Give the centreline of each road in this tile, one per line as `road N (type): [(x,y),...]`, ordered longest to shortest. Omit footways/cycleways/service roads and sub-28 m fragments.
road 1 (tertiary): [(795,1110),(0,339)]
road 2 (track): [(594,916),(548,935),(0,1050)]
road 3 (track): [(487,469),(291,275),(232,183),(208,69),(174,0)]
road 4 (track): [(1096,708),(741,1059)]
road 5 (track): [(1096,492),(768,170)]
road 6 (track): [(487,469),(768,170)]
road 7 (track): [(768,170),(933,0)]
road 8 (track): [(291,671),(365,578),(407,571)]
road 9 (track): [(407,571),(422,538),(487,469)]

+++++

What you should do:
Your task is to print the whole listing again exactly.

Exercise solution:
Give the centreline of each road in this tile, one per line as `road N (type): [(x,y),...]`, ordered longest to shortest. Omit footways/cycleways/service roads and sub-28 m fragments.
road 1 (tertiary): [(795,1110),(0,339)]
road 2 (track): [(594,916),(548,935),(0,1050)]
road 3 (track): [(487,469),(291,275),(232,183),(208,69),(174,0)]
road 4 (track): [(1096,708),(741,1059)]
road 5 (track): [(1096,492),(768,170)]
road 6 (track): [(487,469),(768,170)]
road 7 (track): [(768,170),(933,0)]
road 8 (track): [(291,671),(365,578),(407,571)]
road 9 (track): [(407,571),(422,538),(487,469)]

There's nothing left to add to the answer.